_Data below_.
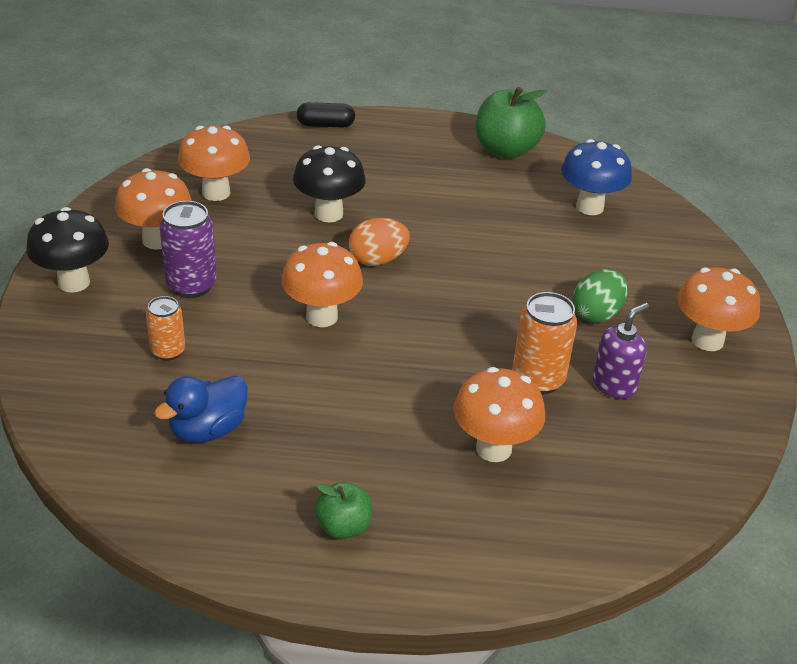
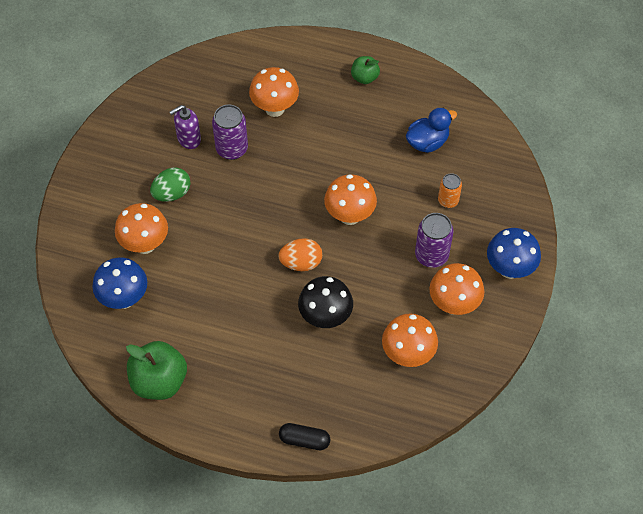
camera: 165 degrees left, 20 degrees up
(74, 282) = (509, 269): black mushroom -> blue mushroom
(538, 379) = (232, 149): orange can -> purple can
(707, 340) = (113, 163): orange mushroom -> orange mushroom (145, 244)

_Your goal_.
When you restate the listing above, give each line word for word but leave out every image.

_Answer to the exercise_.
camera: 165 degrees left, 20 degrees up
(74, 282) = (509, 269): black mushroom -> blue mushroom
(538, 379) = (232, 149): orange can -> purple can
(707, 340) = (113, 163): orange mushroom -> orange mushroom (145, 244)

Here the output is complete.